Task statement
Your job is to copy every line in the material containing the word "cheese".

[Data for this task — start]

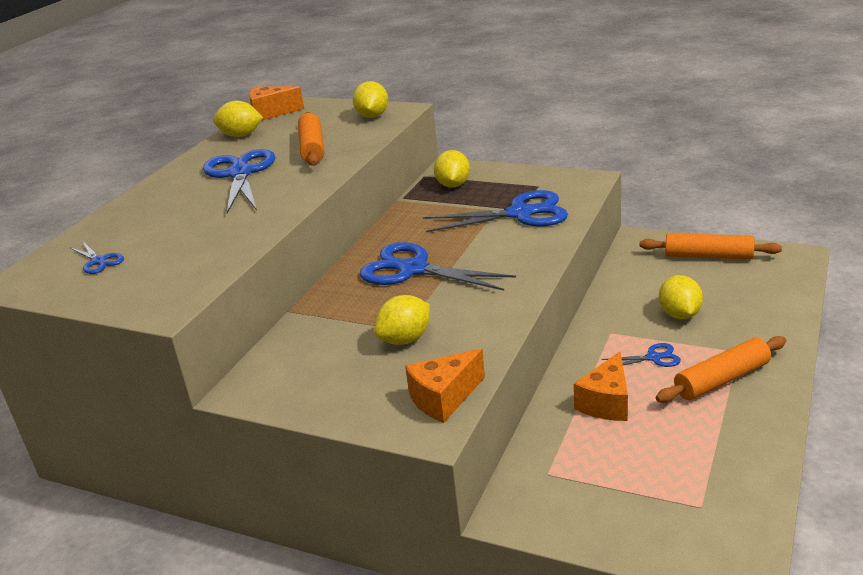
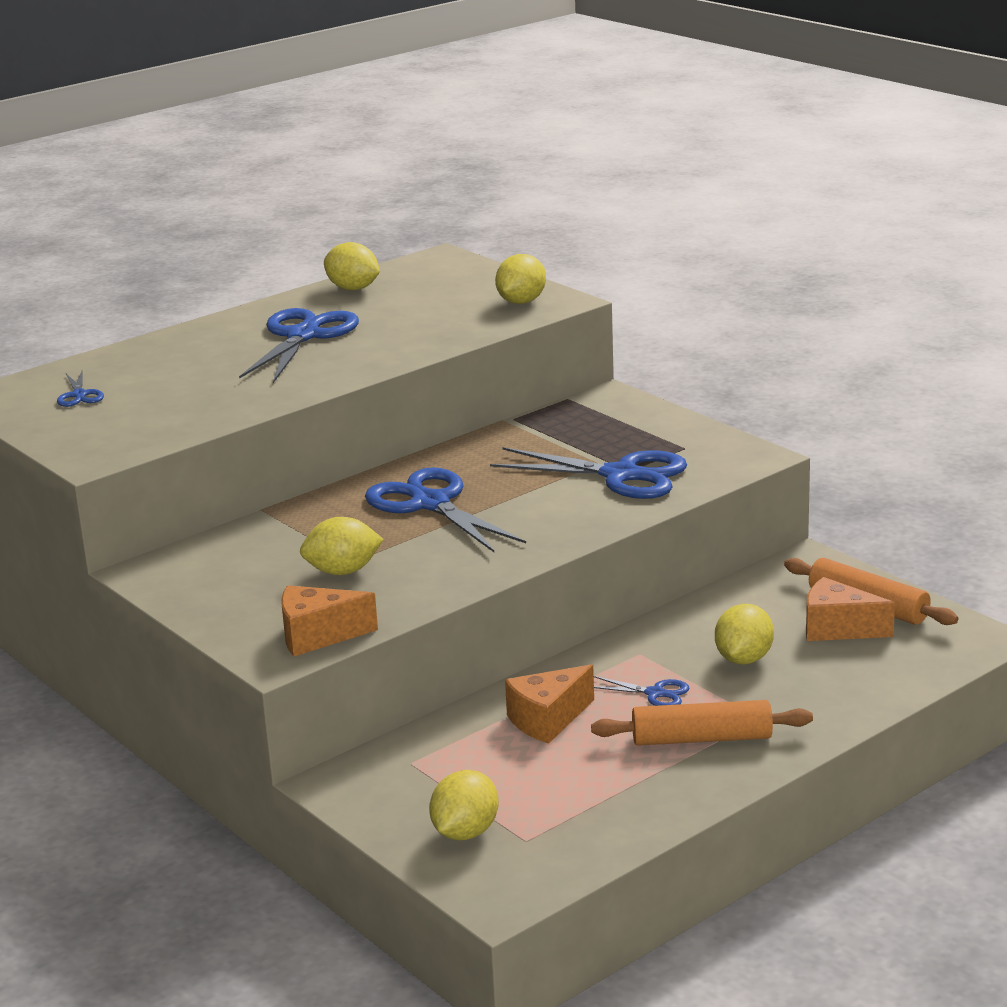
camera: 25 degrees right, 5 degrees down
(271, 113) = (416, 267): orange cheese -> orange cheese (838, 629)
(312, 148) = (410, 325): orange rolling pin -> none
(453, 185) = (587, 419): yellow lemon -> yellow lemon (465, 832)

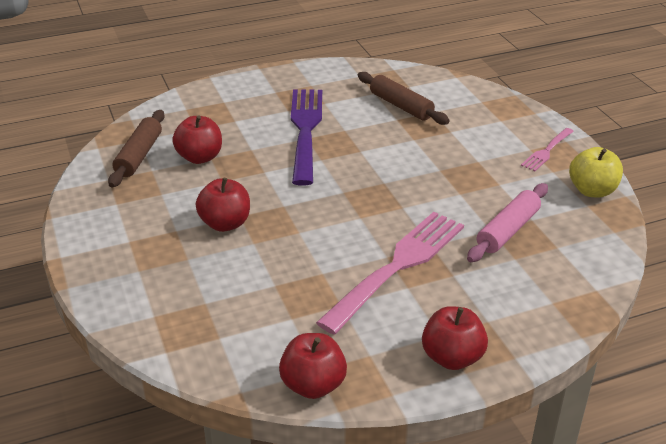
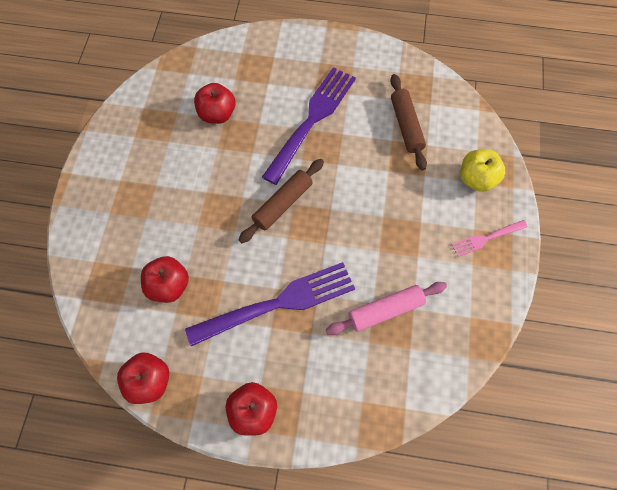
camera: 30 degrees right, 30 degrees up
(139, 156) = (177, 92): brown rolling pin -> brown rolling pin (282, 204)
(225, 223) = (191, 195): red apple -> red apple (169, 286)
(397, 267) = (277, 304): pink fork -> purple fork
(592, 190) = (487, 303): yellow apple -> yellow apple (476, 179)

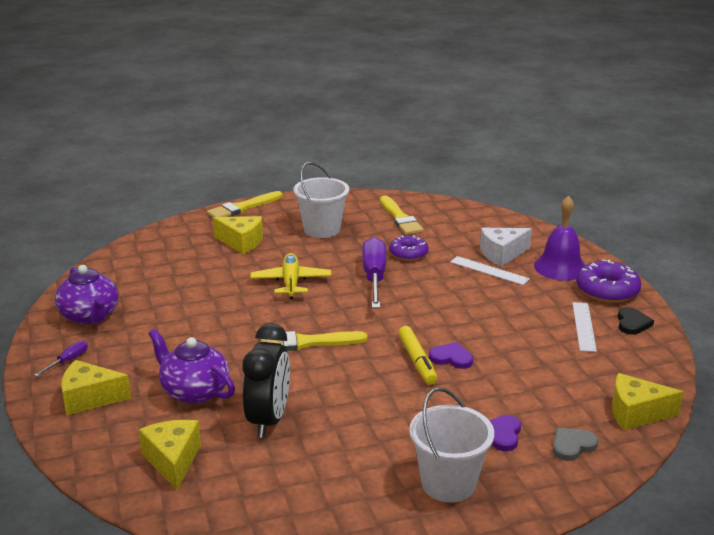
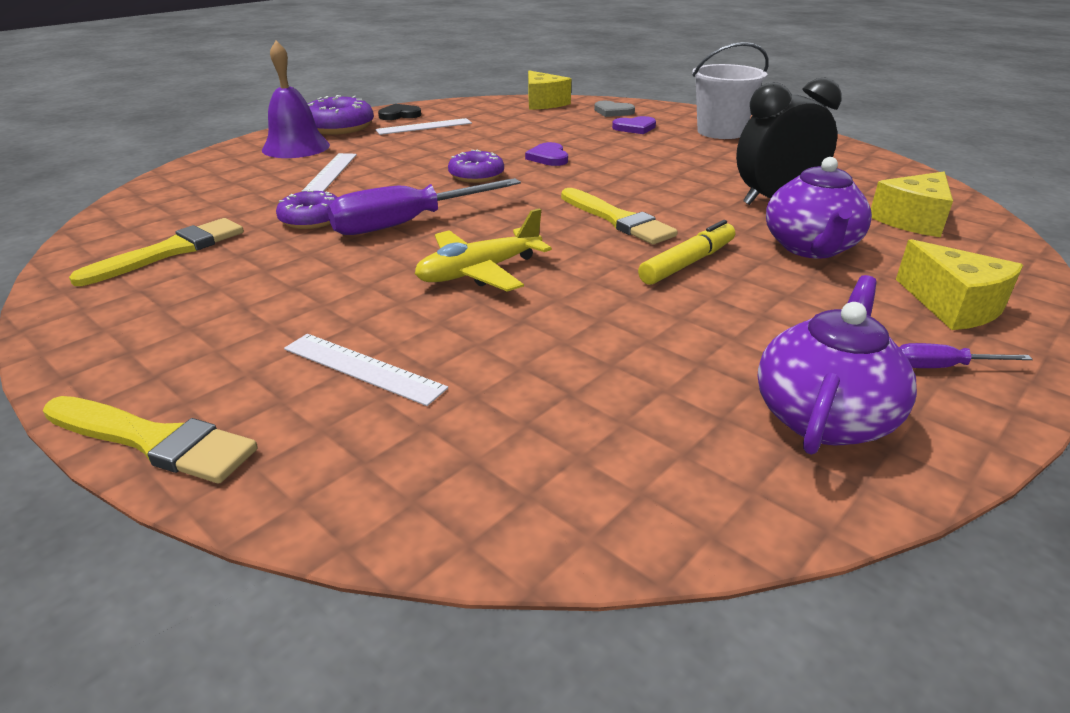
camera: 120 degrees left, 5 degrees up
(241, 242) = (363, 368): yellow cheese -> white ruler
(322, 229) = (251, 303): white bucket -> none
(417, 361) = (574, 168): yellow marker -> yellow marker (687, 263)
(436, 318) = (476, 175): none -> purple donut
(502, 254) = (276, 174): white cheese -> none

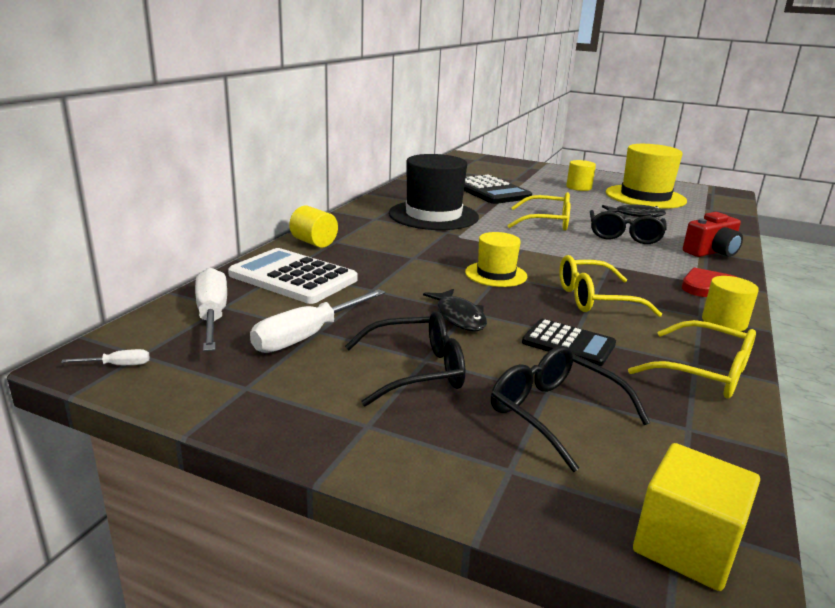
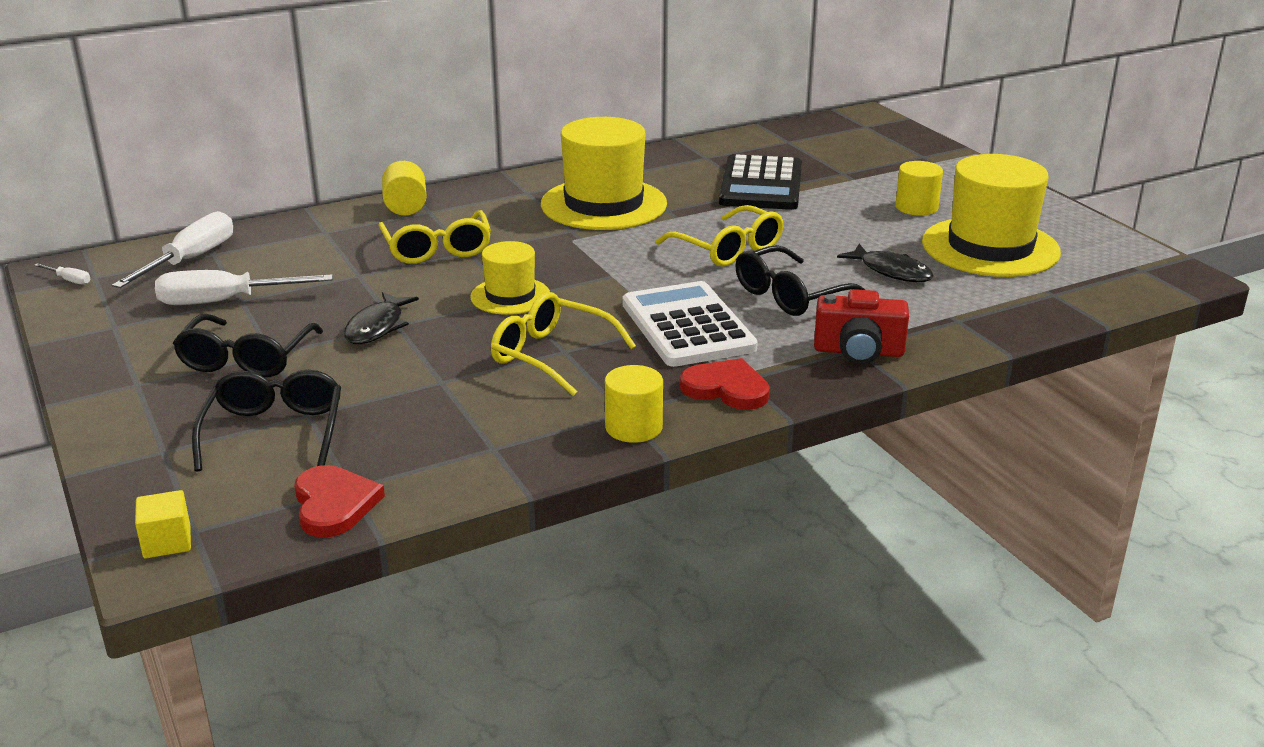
camera: 40 degrees right, 5 degrees up
(293, 277) = (315, 241): white calculator -> white calculator (687, 326)
(416, 371) = (246, 359): black glasses -> black glasses turned 75 degrees clockwise
(433, 215) = (603, 204): black hat -> yellow hat
(568, 343) = (418, 386): black calculator -> none
(685, 545) = (167, 542): yellow cube -> yellow cube, size x0.60
(705, 373) = (480, 459): yellow glasses -> yellow glasses (437, 249)
(709, 445) = (334, 504): none -> red heart

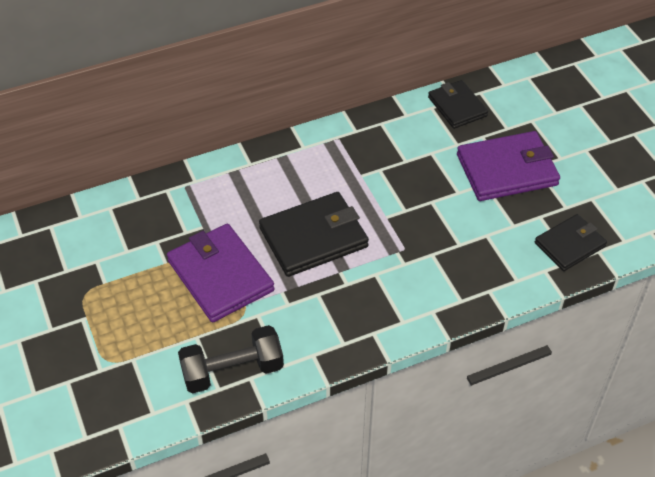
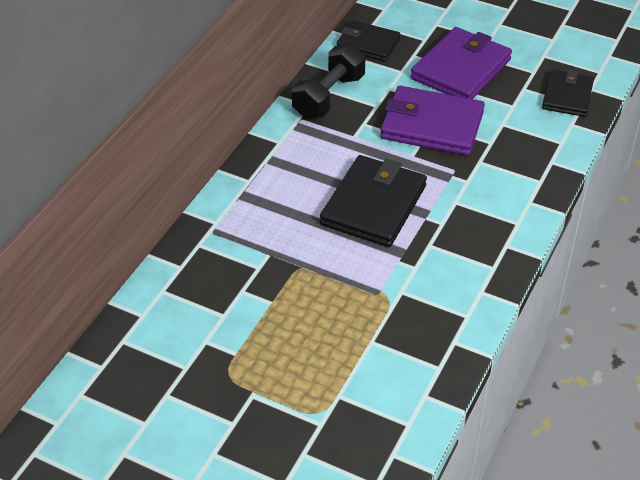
camera: 40 degrees left, 5 degrees down
(220, 276) = (332, 282): purple wallet -> purple wallet (431, 125)
(232, 370) = (433, 346): black dumbbell -> black dumbbell (328, 96)

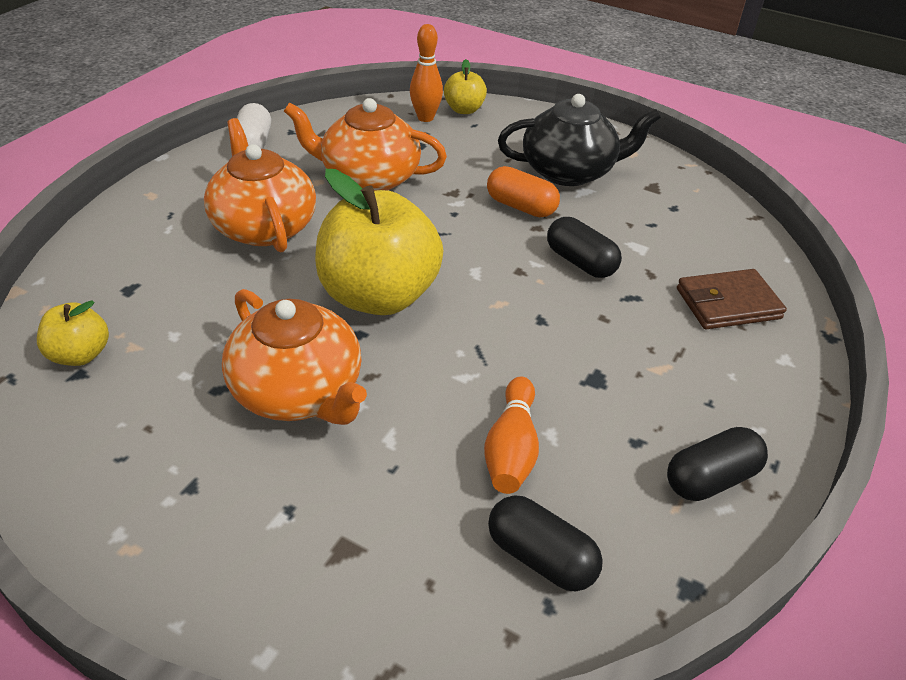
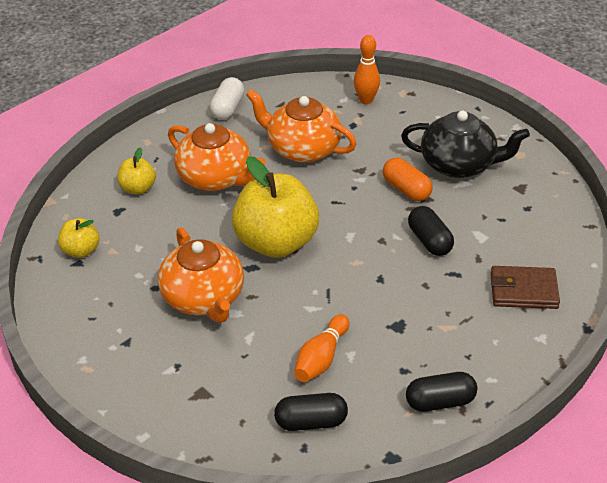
camera: 20 degrees right, 0 degrees up
(264, 226) = (216, 178): orange teapot -> orange teapot turned 135 degrees clockwise
(464, 110) = (400, 96): yellow apple -> yellow apple (138, 188)
(540, 557) = (311, 422): black capsule -> black capsule turned 60 degrees counterclockwise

[Data for this task — finish]

Reply to the exercise
(271, 113) = (416, 267): orange cheese -> orange cheese (838, 629)
(241, 242) = (363, 368): yellow cheese -> white ruler
(502, 254) = (276, 174): white cheese -> none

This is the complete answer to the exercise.